* **Task details**: Copy out all lines from the material that contain the string "left".

* **Provided entries**:
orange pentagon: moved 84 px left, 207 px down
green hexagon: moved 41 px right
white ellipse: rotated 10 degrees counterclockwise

* * *

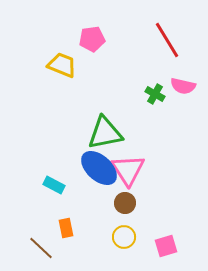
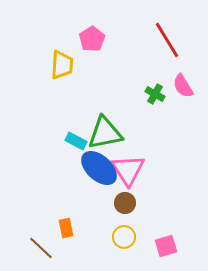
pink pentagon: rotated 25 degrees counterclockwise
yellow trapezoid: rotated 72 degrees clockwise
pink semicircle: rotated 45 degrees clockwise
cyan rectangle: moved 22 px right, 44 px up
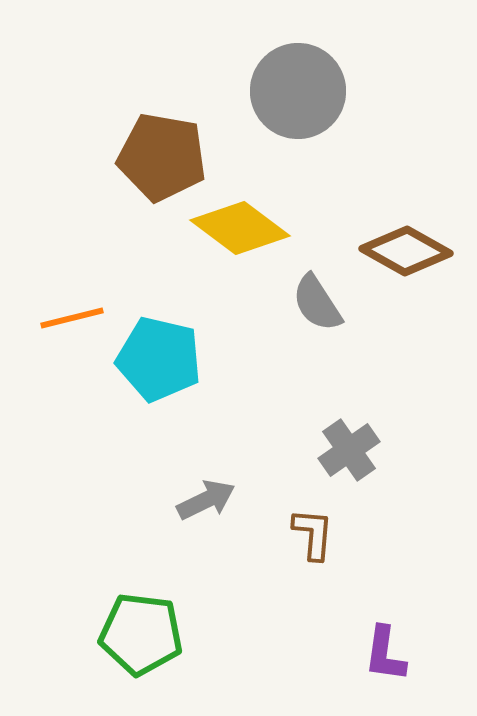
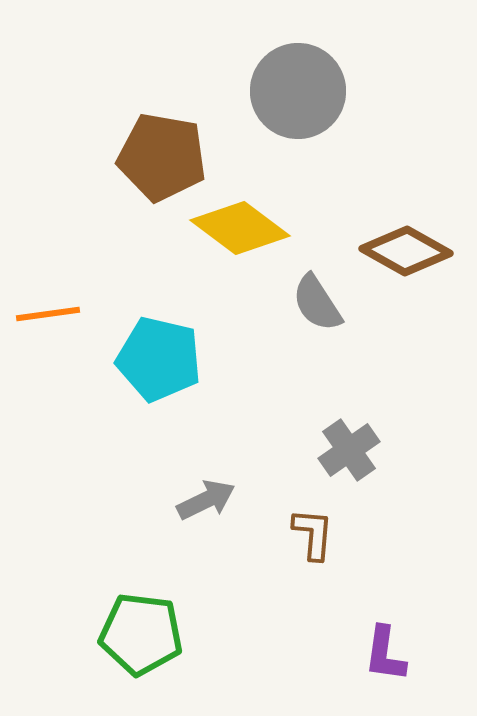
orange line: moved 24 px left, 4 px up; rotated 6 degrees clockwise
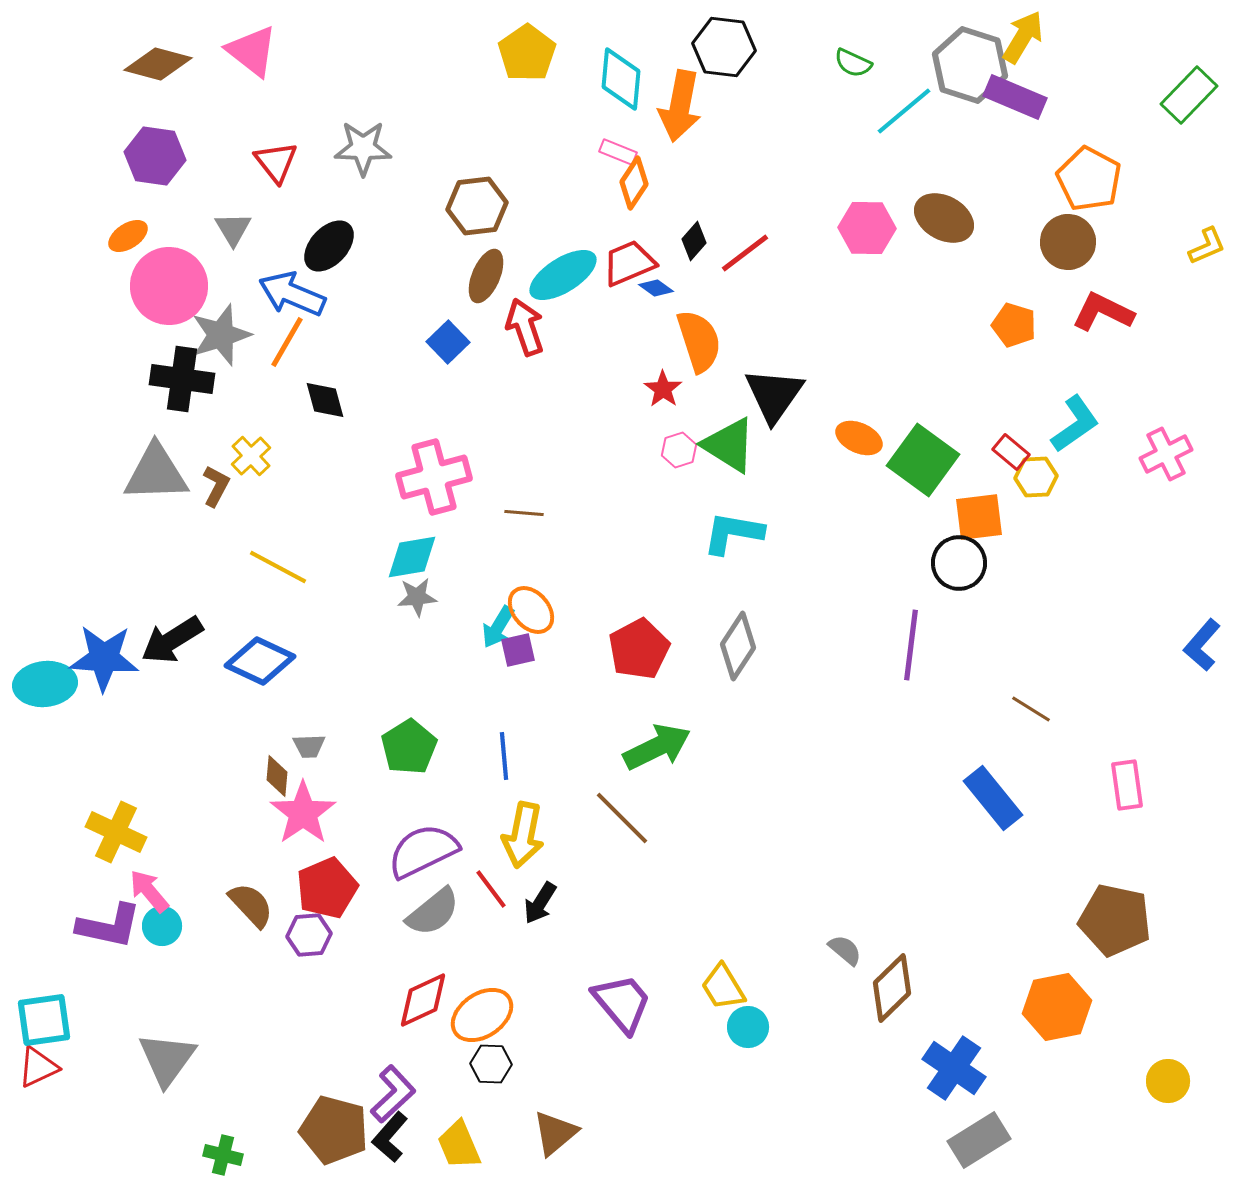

--

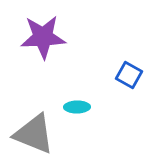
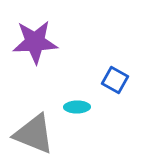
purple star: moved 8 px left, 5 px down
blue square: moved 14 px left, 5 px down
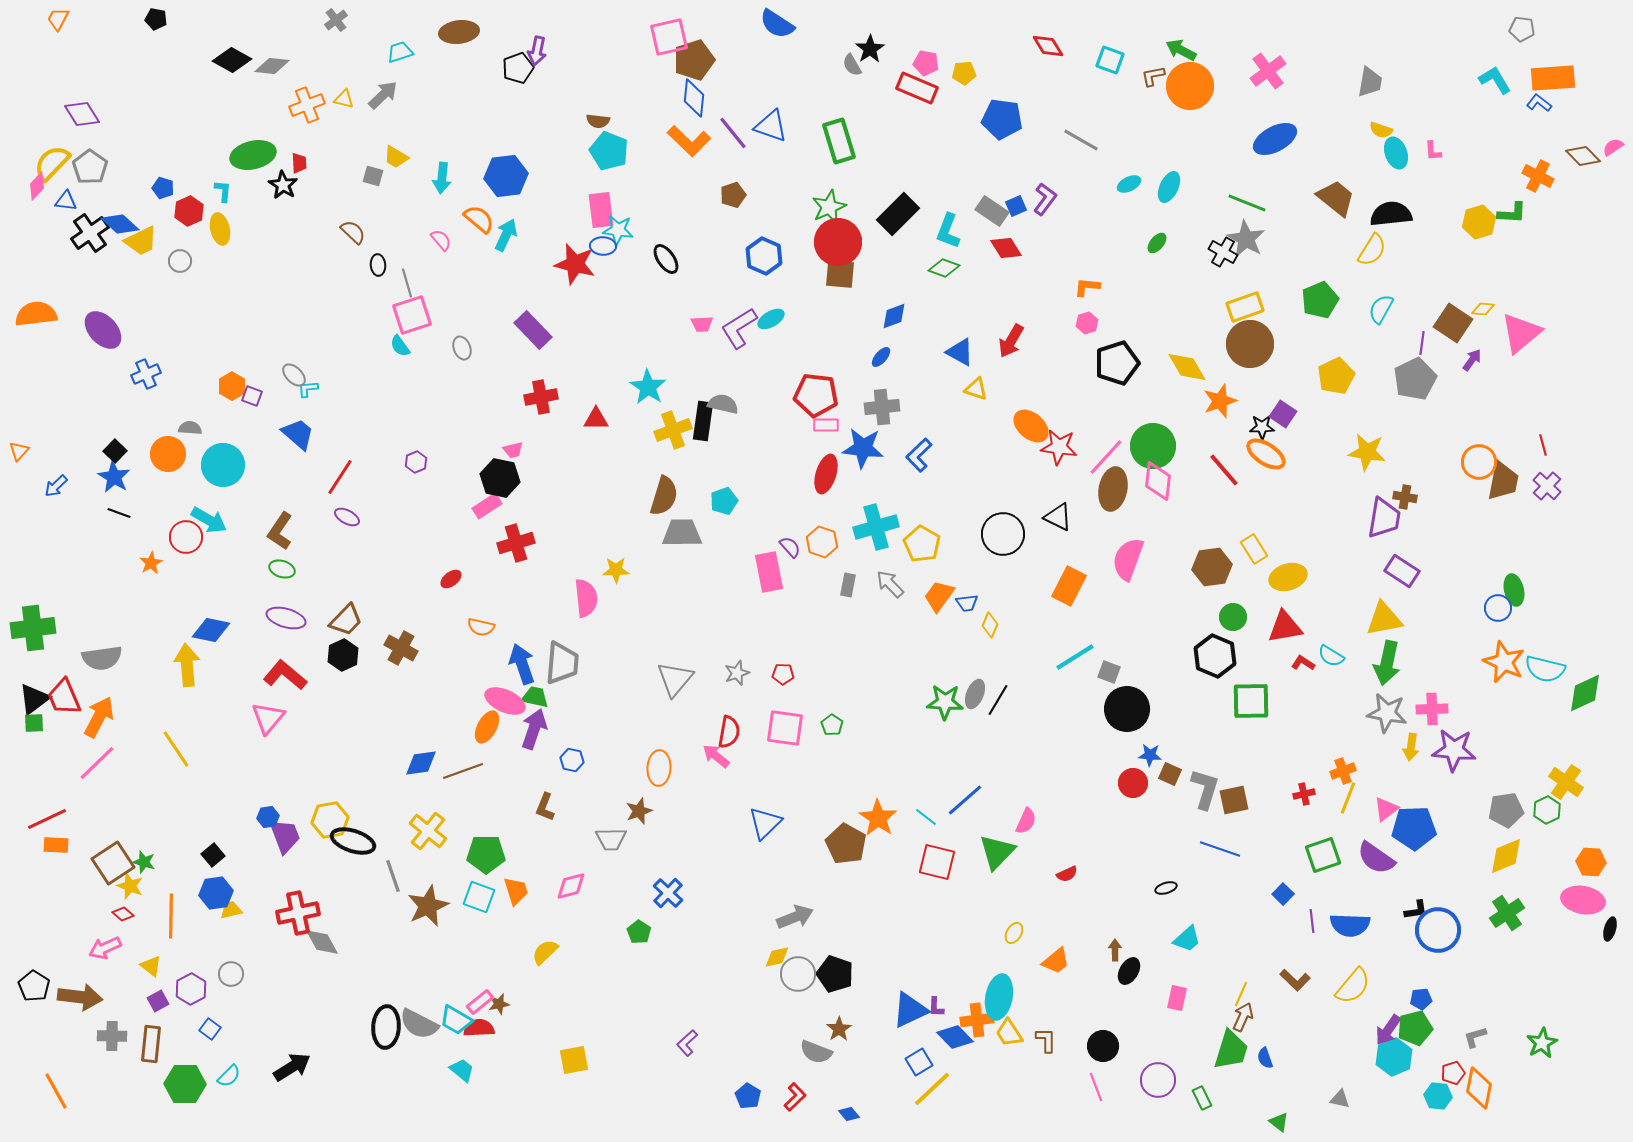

* **Written answer**:
orange pentagon: moved 84 px left, 207 px down
orange line: moved 24 px left, 4 px up; rotated 6 degrees clockwise
purple star: moved 8 px left, 5 px down
blue square: moved 14 px left, 5 px down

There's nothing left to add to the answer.